Segment Start: Data to process
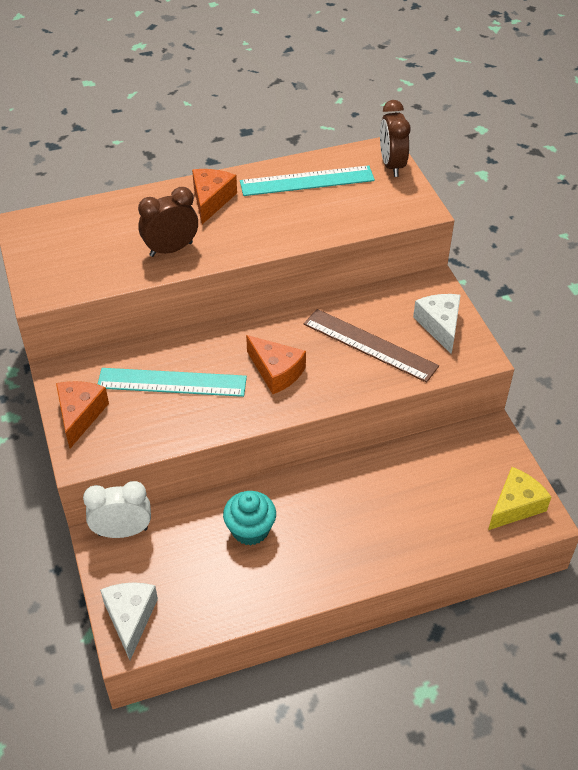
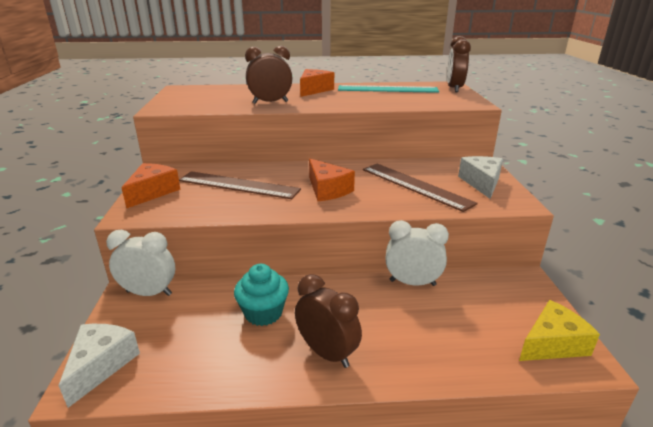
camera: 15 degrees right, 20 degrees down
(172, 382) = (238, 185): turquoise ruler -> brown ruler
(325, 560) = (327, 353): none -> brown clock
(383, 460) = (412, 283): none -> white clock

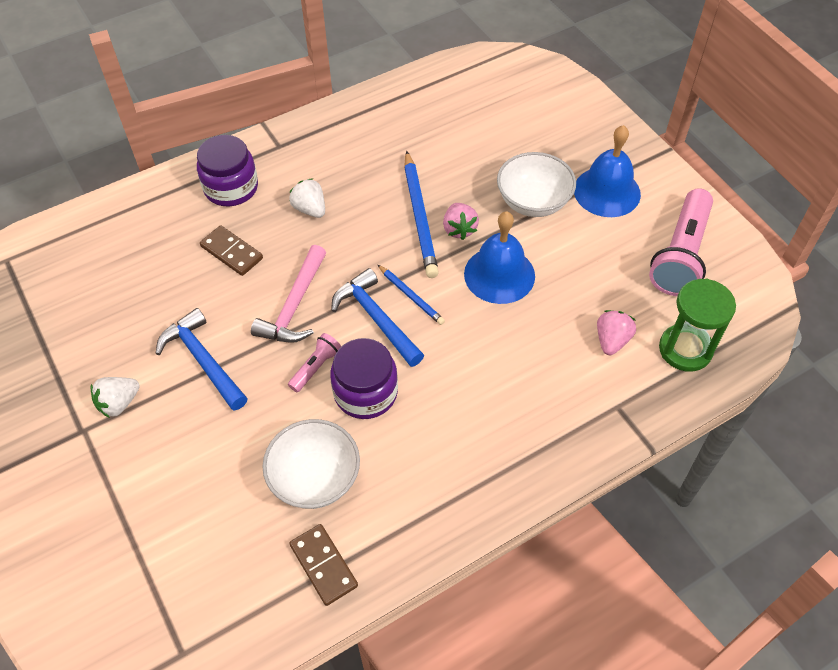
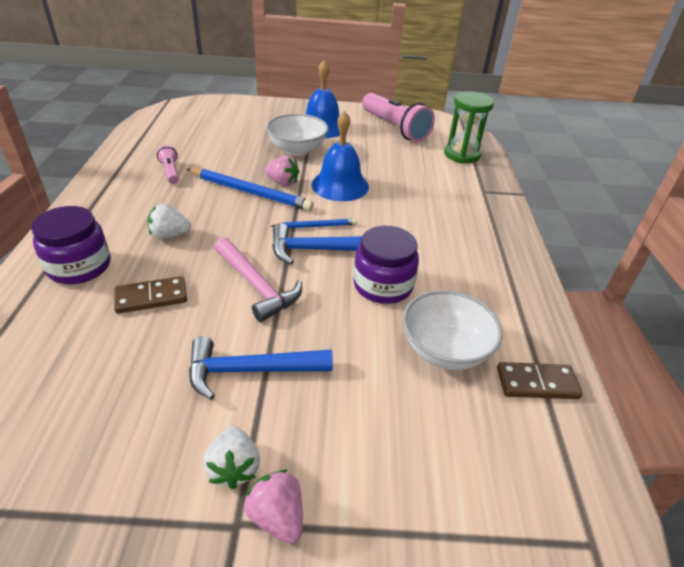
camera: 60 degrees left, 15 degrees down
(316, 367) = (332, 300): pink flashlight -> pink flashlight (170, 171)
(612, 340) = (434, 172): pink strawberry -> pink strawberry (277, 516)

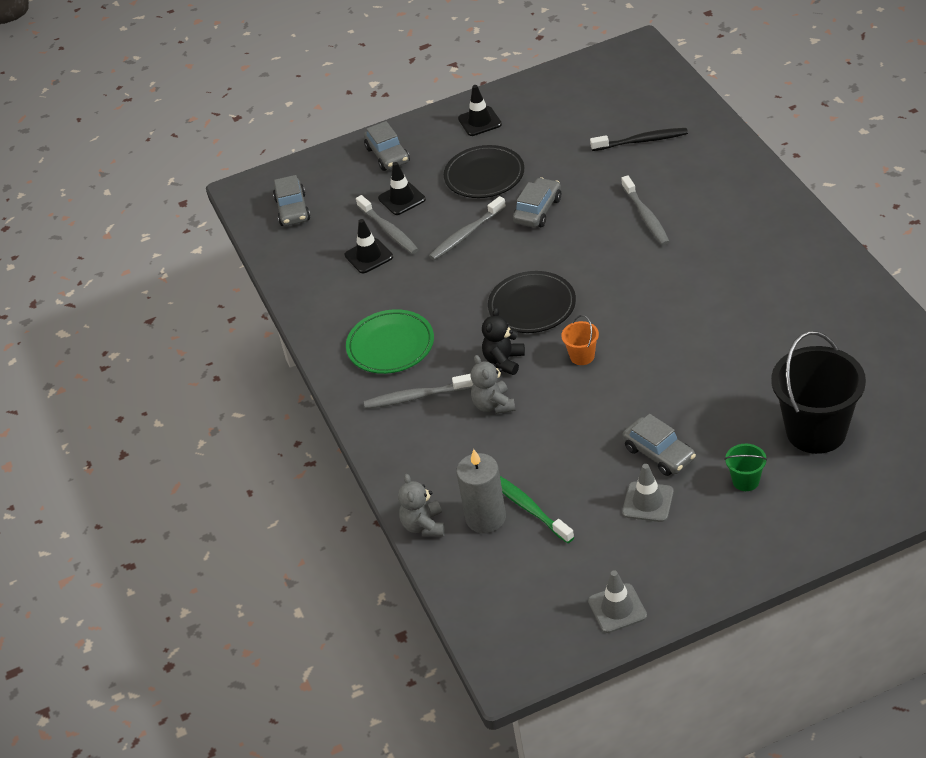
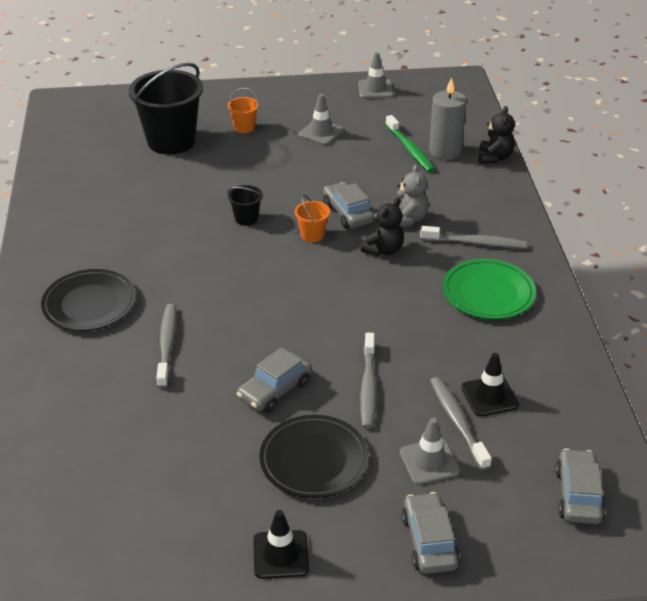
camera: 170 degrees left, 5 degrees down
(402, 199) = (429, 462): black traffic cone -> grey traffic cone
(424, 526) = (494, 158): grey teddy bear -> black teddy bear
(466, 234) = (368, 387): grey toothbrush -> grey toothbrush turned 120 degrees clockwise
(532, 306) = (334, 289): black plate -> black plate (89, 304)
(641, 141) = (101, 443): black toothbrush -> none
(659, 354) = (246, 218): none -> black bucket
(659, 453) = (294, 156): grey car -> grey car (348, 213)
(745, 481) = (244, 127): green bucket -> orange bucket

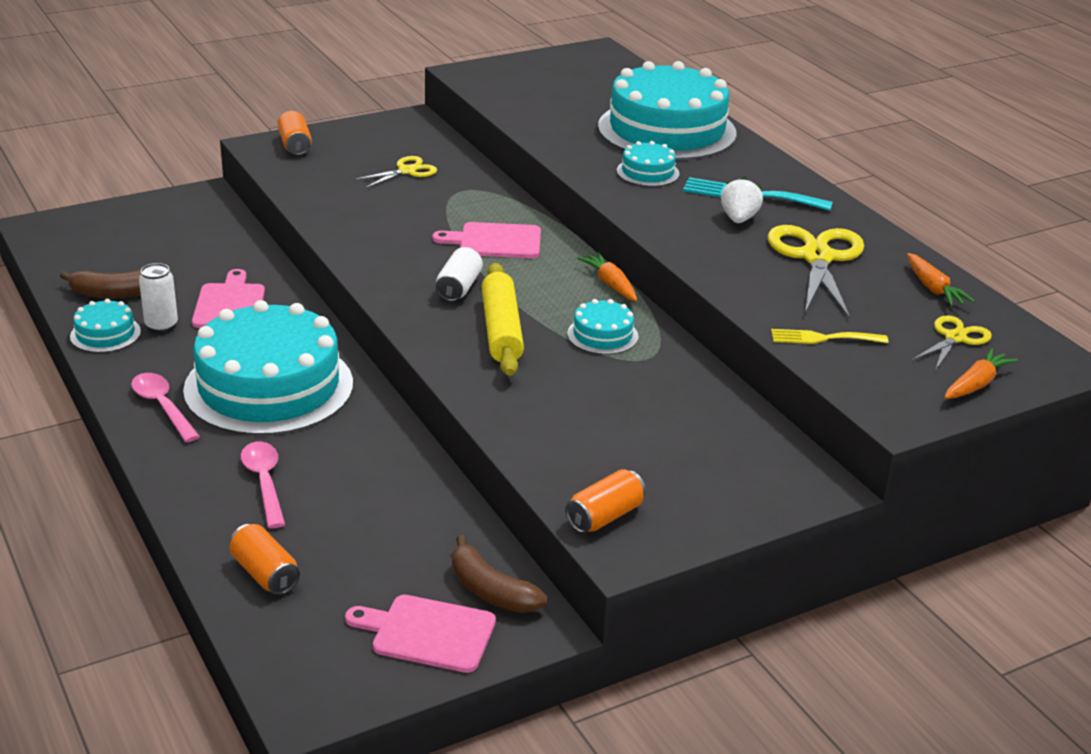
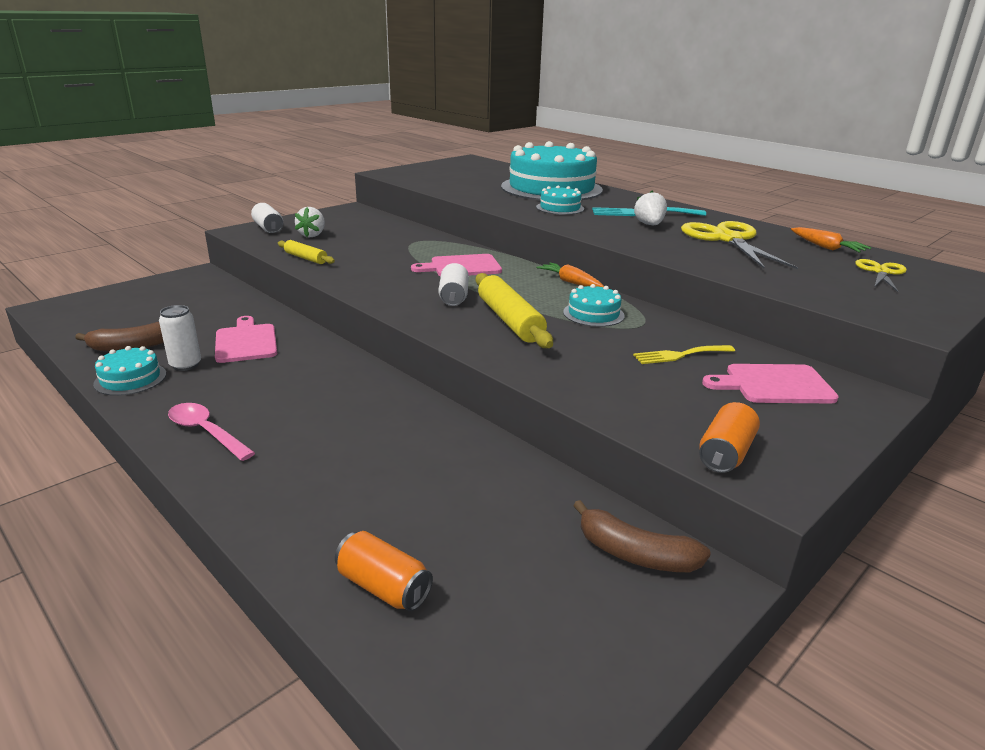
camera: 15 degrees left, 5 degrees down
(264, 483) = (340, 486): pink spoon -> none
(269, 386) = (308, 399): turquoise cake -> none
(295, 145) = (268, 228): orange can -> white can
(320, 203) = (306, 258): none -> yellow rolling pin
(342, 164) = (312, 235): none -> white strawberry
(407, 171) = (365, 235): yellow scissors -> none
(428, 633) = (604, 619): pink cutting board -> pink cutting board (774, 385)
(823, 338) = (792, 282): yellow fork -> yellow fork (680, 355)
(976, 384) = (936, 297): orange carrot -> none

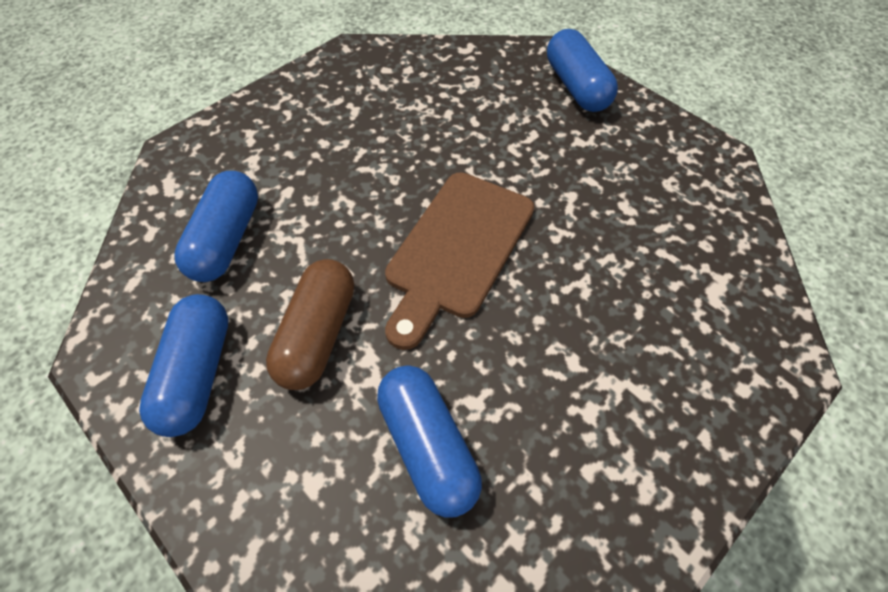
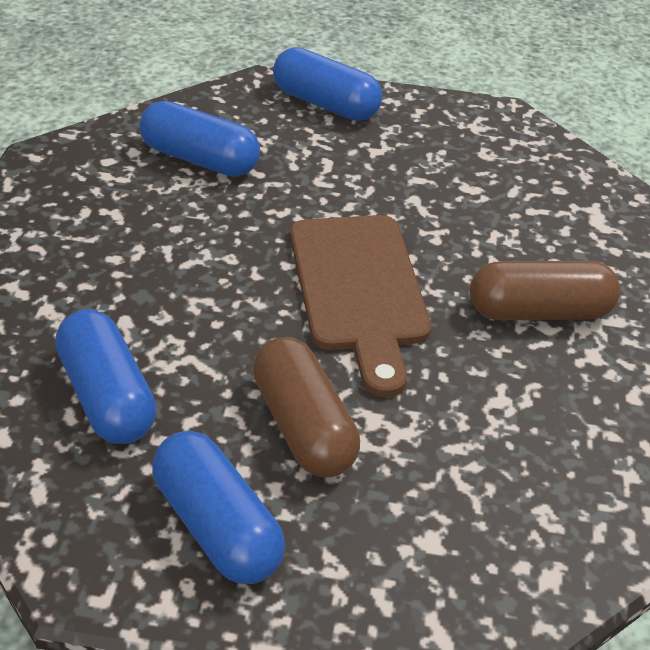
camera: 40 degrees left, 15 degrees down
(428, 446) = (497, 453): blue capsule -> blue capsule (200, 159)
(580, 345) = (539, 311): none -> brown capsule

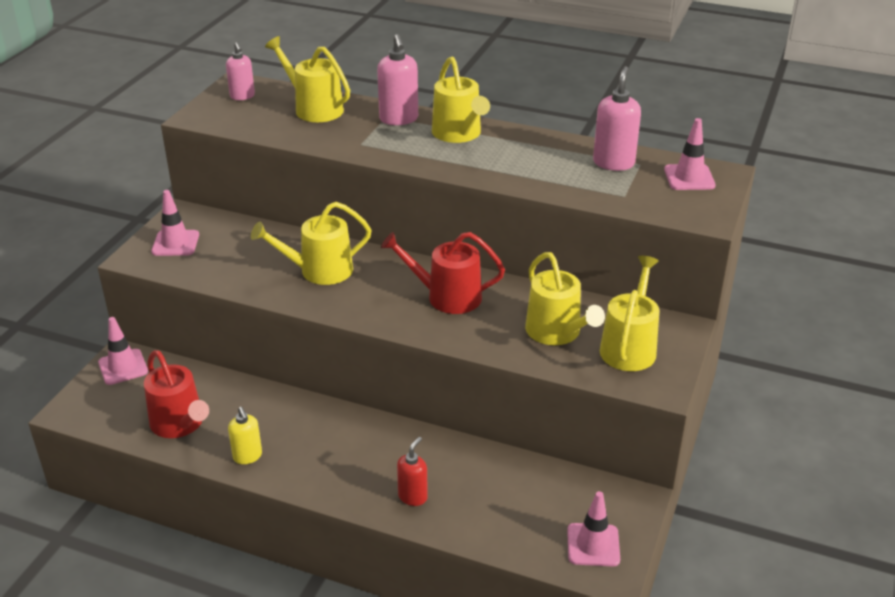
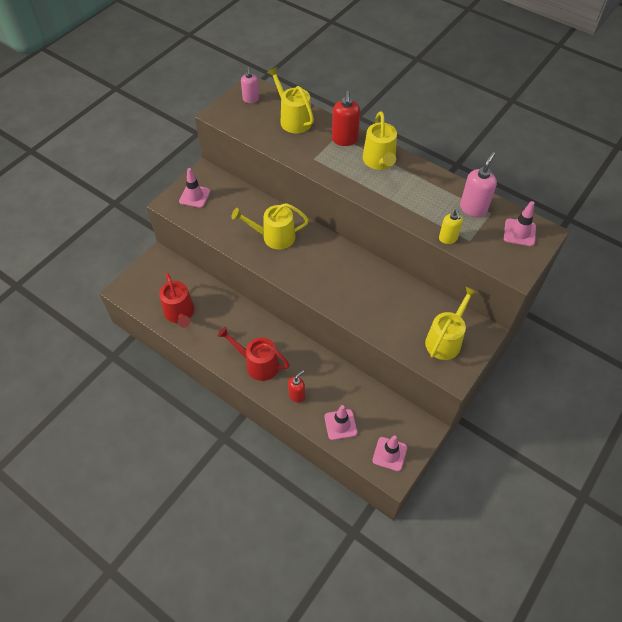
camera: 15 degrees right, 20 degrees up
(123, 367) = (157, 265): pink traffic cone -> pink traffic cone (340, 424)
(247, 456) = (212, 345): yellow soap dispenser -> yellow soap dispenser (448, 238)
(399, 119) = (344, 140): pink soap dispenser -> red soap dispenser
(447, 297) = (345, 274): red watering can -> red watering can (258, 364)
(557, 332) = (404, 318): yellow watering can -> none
Segment End: Data to process
▸ Problem requirements: Some lines of the records above contain the word "soap". How many are there? Reply with the number alone.

▸ Result: 2